**Material to process**
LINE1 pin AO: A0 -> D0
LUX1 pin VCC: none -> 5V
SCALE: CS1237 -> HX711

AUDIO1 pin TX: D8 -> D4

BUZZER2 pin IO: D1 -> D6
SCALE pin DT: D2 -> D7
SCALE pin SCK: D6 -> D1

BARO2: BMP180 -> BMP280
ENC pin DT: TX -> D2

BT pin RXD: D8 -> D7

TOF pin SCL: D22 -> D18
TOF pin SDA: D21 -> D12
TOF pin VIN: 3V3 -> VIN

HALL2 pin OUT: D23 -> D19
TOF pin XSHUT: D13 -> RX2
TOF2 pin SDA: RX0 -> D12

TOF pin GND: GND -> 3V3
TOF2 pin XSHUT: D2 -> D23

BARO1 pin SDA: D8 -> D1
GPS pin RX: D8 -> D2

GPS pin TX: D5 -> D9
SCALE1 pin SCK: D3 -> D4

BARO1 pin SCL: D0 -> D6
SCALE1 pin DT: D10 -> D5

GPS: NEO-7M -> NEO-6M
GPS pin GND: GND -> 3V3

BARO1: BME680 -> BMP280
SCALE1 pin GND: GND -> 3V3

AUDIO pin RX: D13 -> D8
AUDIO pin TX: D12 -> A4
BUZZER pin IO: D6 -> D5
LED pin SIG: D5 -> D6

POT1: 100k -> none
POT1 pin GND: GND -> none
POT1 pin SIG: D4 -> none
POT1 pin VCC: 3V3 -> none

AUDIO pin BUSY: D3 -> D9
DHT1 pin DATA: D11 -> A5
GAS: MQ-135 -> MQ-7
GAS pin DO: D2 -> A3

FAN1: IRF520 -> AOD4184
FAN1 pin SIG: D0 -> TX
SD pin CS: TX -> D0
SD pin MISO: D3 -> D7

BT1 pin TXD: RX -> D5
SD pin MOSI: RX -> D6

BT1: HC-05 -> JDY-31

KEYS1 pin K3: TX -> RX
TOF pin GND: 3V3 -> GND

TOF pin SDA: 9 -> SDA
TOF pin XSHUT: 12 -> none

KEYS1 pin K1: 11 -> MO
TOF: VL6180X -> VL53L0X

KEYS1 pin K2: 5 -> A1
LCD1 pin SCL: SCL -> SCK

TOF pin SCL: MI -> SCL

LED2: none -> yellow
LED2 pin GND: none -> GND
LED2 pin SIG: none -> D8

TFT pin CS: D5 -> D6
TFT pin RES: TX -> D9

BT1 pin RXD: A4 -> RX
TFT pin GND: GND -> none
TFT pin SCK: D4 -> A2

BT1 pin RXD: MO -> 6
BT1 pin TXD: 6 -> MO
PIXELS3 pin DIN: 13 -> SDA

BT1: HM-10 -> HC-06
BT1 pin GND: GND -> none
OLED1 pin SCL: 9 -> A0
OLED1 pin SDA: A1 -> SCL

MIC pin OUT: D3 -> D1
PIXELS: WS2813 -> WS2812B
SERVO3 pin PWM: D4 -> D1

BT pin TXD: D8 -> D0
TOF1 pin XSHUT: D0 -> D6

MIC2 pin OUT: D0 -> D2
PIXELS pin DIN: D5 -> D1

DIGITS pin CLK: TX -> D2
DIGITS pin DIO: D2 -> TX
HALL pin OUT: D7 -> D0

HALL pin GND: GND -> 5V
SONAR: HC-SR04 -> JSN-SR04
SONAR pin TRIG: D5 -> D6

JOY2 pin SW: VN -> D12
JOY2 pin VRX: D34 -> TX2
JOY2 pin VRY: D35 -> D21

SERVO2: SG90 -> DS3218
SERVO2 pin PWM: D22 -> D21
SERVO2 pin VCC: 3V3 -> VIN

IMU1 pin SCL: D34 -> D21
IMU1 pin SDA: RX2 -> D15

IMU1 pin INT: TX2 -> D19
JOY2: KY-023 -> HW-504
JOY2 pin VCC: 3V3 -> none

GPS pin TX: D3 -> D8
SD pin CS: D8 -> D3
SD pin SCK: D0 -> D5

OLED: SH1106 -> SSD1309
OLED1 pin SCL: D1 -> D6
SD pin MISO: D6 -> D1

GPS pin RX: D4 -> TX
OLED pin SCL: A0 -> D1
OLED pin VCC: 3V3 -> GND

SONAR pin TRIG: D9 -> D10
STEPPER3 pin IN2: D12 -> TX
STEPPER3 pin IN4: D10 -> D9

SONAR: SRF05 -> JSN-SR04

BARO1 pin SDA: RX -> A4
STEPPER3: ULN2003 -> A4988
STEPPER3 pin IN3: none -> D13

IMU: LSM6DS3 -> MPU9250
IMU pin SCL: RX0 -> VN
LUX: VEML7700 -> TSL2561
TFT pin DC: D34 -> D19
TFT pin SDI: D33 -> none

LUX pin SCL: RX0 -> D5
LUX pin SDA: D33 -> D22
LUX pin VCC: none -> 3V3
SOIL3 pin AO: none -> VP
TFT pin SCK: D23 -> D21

**What is needed**
Only one part of the material above is to be transcribed, namely the lines starting with the line that has "BT1 pin RXD: MO -> 6" and going on through the line that has "MIC2 pin OUT: D0 -> D2", exactly as they stand.

**Output of the exercise**
BT1 pin RXD: MO -> 6
BT1 pin TXD: 6 -> MO
PIXELS3 pin DIN: 13 -> SDA

BT1: HM-10 -> HC-06
BT1 pin GND: GND -> none
OLED1 pin SCL: 9 -> A0
OLED1 pin SDA: A1 -> SCL

MIC pin OUT: D3 -> D1
PIXELS: WS2813 -> WS2812B
SERVO3 pin PWM: D4 -> D1

BT pin TXD: D8 -> D0
TOF1 pin XSHUT: D0 -> D6

MIC2 pin OUT: D0 -> D2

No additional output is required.